▸ Work instructions:
Once the line holding "brown round brick I6" is found in the listing below, write it out and each later line exactly, up to and including the one holding "black brick B9:D9".
Segment Open
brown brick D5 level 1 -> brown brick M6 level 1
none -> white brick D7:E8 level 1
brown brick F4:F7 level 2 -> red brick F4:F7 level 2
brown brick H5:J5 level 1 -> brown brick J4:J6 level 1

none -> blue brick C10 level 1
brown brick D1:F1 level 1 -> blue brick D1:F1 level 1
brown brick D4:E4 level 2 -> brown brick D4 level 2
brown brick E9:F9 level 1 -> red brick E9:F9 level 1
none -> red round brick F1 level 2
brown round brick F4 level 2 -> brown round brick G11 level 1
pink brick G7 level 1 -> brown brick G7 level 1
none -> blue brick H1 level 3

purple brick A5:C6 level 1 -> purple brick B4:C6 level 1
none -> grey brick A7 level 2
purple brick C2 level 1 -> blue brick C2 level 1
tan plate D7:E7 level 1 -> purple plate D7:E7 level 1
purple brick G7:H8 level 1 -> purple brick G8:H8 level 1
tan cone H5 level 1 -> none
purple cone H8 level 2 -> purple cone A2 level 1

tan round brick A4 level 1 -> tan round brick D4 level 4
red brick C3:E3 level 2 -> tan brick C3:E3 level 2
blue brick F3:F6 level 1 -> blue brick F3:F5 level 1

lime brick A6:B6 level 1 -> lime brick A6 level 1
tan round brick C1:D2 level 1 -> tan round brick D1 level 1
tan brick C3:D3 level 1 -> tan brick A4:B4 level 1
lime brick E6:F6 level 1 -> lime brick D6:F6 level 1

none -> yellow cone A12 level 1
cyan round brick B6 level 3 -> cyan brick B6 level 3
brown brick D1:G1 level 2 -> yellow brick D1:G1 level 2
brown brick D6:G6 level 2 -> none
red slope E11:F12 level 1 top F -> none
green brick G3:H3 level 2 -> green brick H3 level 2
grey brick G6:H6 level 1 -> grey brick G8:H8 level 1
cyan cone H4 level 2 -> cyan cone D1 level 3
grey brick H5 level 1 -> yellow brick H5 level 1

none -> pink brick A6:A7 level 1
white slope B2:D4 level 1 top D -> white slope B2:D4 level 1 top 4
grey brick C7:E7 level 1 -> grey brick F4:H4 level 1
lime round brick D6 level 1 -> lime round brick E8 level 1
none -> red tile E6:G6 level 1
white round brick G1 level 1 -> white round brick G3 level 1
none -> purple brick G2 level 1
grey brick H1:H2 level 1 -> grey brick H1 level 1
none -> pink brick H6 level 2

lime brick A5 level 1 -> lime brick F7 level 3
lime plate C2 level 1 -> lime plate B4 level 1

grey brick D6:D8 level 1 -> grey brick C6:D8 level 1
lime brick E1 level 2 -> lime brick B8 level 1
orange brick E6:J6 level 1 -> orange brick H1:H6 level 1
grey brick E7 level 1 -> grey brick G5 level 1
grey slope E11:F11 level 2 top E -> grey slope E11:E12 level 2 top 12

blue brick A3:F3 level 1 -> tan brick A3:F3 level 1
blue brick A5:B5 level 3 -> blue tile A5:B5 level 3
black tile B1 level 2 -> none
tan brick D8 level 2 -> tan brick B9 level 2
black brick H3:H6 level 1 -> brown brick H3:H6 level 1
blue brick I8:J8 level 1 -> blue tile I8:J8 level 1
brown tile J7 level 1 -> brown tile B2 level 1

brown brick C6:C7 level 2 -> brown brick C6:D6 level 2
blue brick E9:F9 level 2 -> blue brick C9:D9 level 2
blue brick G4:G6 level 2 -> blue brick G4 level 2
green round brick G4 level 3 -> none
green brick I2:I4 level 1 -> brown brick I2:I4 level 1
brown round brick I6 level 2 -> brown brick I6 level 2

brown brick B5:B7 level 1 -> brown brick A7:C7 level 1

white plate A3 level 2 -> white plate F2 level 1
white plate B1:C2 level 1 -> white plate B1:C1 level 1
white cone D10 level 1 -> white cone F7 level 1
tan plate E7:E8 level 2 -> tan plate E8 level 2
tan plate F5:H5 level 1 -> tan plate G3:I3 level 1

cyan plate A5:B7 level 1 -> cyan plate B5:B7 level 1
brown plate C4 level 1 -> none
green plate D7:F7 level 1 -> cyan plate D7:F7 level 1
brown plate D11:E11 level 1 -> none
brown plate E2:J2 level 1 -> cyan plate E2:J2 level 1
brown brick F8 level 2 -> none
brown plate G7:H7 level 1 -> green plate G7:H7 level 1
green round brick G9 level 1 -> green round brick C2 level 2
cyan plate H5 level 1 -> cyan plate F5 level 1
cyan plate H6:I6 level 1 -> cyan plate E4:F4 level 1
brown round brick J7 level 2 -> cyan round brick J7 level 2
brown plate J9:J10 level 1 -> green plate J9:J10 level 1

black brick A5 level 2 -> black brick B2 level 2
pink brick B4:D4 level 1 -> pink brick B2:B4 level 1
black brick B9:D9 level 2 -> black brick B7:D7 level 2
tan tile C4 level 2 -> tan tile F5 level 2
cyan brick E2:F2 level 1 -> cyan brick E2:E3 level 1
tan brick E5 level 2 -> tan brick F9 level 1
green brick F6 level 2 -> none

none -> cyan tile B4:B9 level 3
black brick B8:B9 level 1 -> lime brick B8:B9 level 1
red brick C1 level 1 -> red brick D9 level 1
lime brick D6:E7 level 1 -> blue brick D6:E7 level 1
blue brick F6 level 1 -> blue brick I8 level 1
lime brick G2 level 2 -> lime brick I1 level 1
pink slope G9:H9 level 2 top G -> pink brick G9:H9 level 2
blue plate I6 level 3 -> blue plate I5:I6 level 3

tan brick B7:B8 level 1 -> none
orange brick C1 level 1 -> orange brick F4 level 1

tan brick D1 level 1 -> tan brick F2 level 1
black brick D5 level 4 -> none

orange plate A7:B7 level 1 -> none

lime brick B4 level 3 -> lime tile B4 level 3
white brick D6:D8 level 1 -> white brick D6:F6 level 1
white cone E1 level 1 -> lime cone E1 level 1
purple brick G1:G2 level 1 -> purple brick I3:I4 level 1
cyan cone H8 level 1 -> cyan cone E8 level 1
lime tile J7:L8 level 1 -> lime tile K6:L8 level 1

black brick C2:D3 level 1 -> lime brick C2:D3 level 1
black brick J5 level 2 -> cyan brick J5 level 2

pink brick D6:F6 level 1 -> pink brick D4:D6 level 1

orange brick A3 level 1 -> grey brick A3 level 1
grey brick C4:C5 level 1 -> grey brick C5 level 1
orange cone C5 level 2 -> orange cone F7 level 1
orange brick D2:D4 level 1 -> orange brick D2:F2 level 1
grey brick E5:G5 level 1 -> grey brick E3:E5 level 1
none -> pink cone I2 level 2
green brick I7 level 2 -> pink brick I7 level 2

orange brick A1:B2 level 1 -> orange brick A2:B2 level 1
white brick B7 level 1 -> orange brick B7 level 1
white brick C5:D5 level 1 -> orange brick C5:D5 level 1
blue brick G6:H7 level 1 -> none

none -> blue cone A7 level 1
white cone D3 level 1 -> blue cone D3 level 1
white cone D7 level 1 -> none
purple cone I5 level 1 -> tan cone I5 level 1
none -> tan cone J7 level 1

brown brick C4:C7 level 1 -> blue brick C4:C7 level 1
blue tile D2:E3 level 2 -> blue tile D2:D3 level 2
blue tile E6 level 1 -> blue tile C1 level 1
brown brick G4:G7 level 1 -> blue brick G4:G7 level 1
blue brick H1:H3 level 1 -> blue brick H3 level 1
Segment Closed
▸ Expected output:
brown round brick I6 level 2 -> brown brick I6 level 2

brown brick B5:B7 level 1 -> brown brick A7:C7 level 1

white plate A3 level 2 -> white plate F2 level 1
white plate B1:C2 level 1 -> white plate B1:C1 level 1
white cone D10 level 1 -> white cone F7 level 1
tan plate E7:E8 level 2 -> tan plate E8 level 2
tan plate F5:H5 level 1 -> tan plate G3:I3 level 1

cyan plate A5:B7 level 1 -> cyan plate B5:B7 level 1
brown plate C4 level 1 -> none
green plate D7:F7 level 1 -> cyan plate D7:F7 level 1
brown plate D11:E11 level 1 -> none
brown plate E2:J2 level 1 -> cyan plate E2:J2 level 1
brown brick F8 level 2 -> none
brown plate G7:H7 level 1 -> green plate G7:H7 level 1
green round brick G9 level 1 -> green round brick C2 level 2
cyan plate H5 level 1 -> cyan plate F5 level 1
cyan plate H6:I6 level 1 -> cyan plate E4:F4 level 1
brown round brick J7 level 2 -> cyan round brick J7 level 2
brown plate J9:J10 level 1 -> green plate J9:J10 level 1

black brick A5 level 2 -> black brick B2 level 2
pink brick B4:D4 level 1 -> pink brick B2:B4 level 1
black brick B9:D9 level 2 -> black brick B7:D7 level 2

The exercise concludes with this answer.